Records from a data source
----------------------------------------

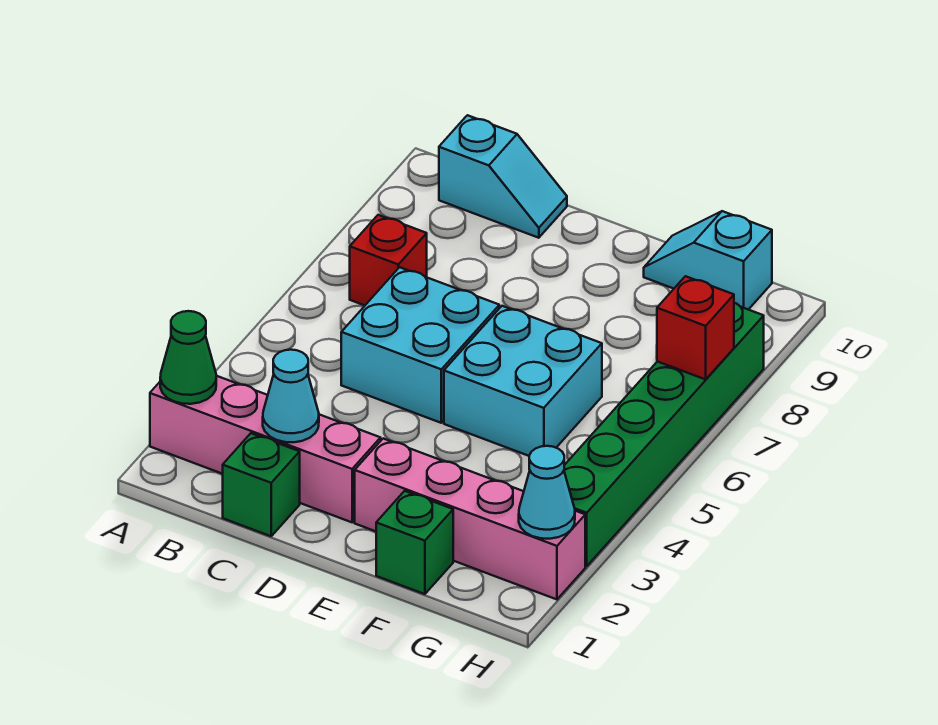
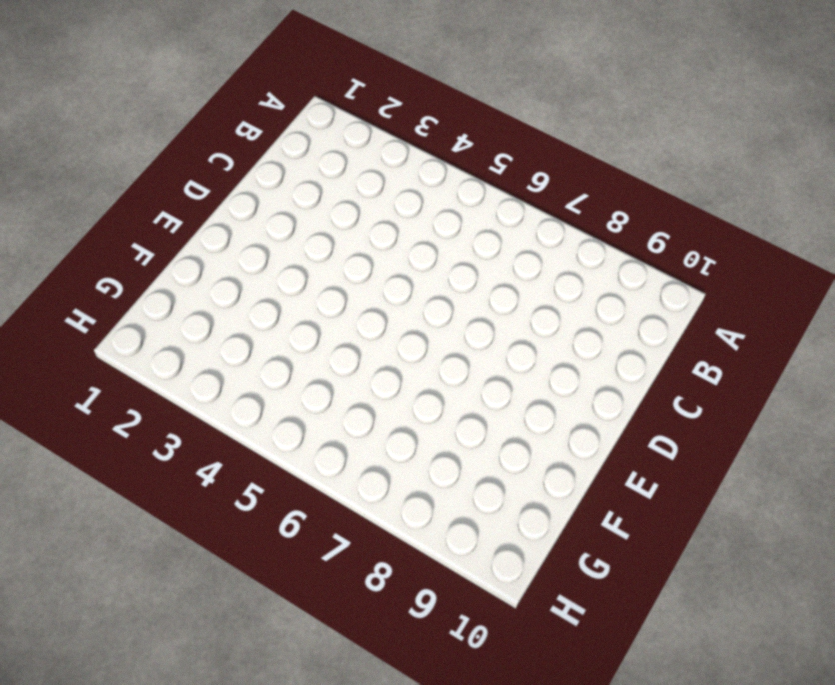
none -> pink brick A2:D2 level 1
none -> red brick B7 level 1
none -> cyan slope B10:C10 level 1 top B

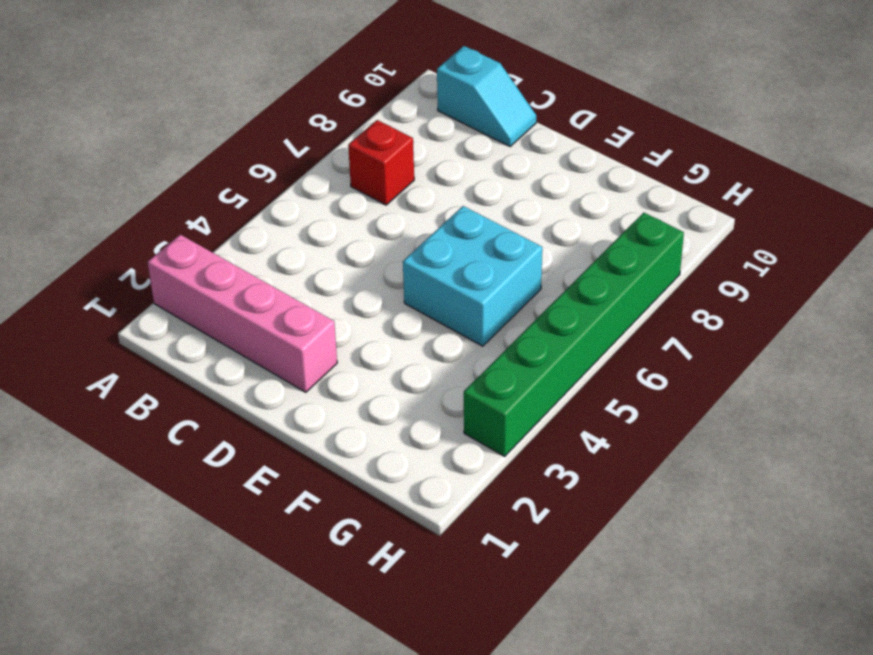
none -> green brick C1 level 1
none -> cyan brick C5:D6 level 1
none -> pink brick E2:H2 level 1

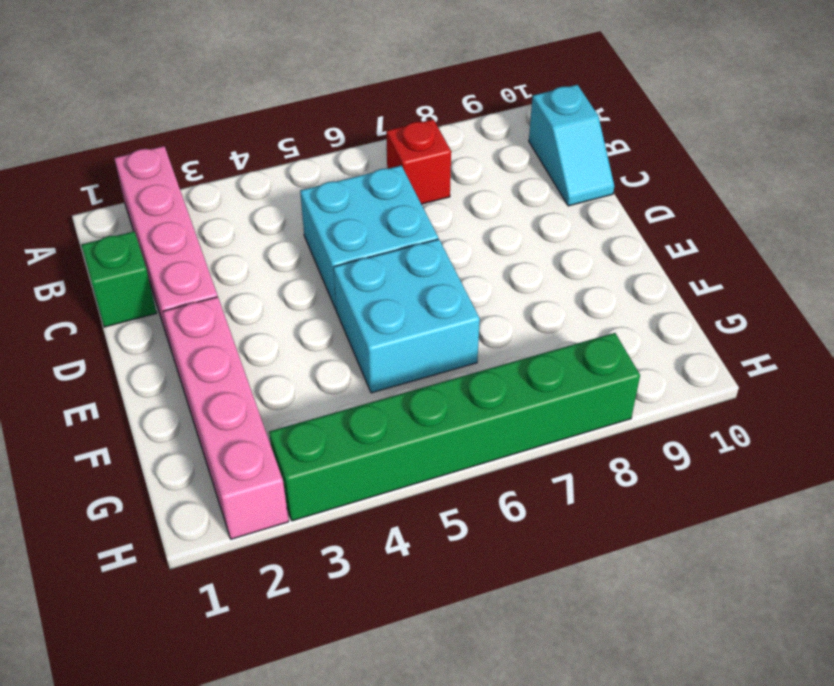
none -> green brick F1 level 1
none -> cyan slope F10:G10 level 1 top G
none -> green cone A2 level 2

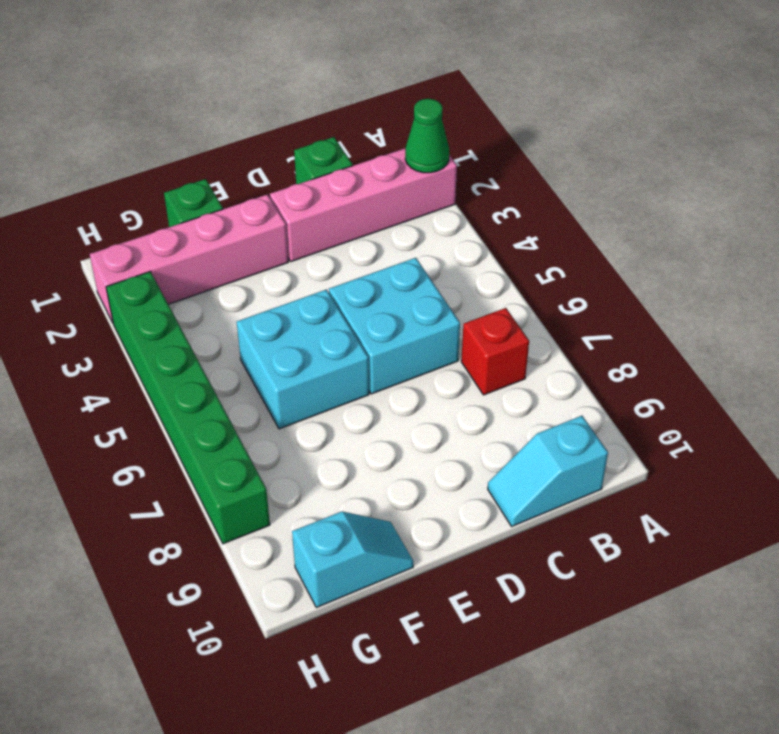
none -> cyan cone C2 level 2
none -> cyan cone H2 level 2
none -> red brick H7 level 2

----------------------------------------

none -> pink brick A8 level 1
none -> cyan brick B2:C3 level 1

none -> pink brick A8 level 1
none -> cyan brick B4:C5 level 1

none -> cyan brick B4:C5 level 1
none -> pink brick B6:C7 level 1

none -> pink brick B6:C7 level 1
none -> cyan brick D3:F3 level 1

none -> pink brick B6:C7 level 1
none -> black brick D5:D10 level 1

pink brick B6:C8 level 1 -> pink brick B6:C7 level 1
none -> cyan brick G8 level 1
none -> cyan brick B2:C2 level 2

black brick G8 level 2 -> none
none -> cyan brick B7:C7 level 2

----------------------------------------

Problem details: Above are the records; copy from them only the lines starting at the one containing "none -> pink brick E2:H2 level 1" and ending at the one containing "none -> red brick H7 level 2", exactly and without pictures.

Written reply:
none -> pink brick E2:H2 level 1

none -> green brick F1 level 1
none -> cyan slope F10:G10 level 1 top G
none -> green cone A2 level 2

none -> cyan cone C2 level 2
none -> cyan cone H2 level 2
none -> red brick H7 level 2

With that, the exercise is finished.